───── ENTRIES SUPPLIED ─────

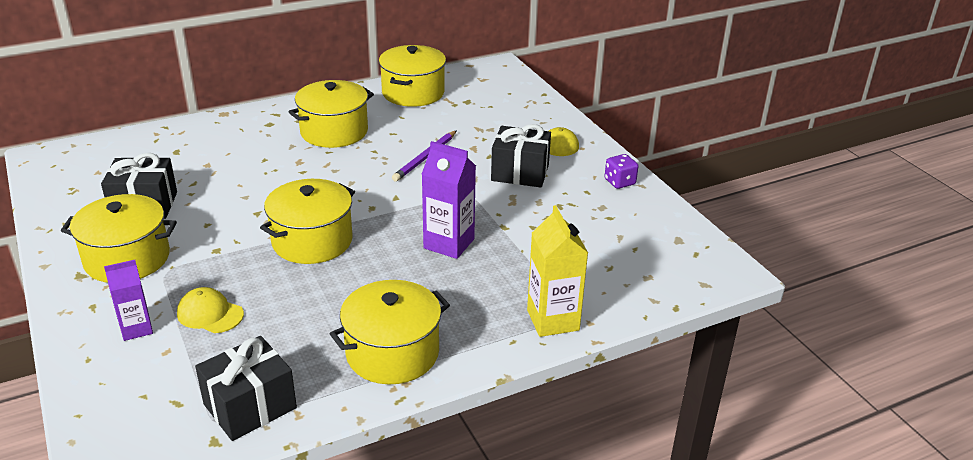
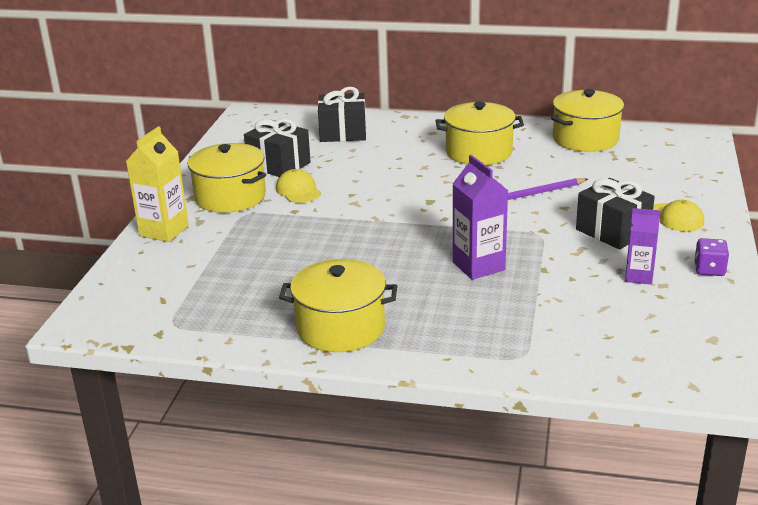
camera: 40 degrees right, 5 degrees down
(136, 329) = (188, 244): purple carton -> purple carton (638, 276)
(210, 314) = (244, 252): yellow cap -> yellow cap (298, 190)
(250, 406) = (204, 321): black gift -> black gift (343, 133)
(312, 241) = (370, 227): yellow pot -> none
(553, 320) = (501, 356): yellow carton -> yellow carton (164, 231)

─────

Print the records exactly, every one. Leave out the pictures.

camera: 40 degrees right, 5 degrees down
(136, 329) = (188, 244): purple carton -> purple carton (638, 276)
(210, 314) = (244, 252): yellow cap -> yellow cap (298, 190)
(250, 406) = (204, 321): black gift -> black gift (343, 133)
(312, 241) = (370, 227): yellow pot -> none
(553, 320) = (501, 356): yellow carton -> yellow carton (164, 231)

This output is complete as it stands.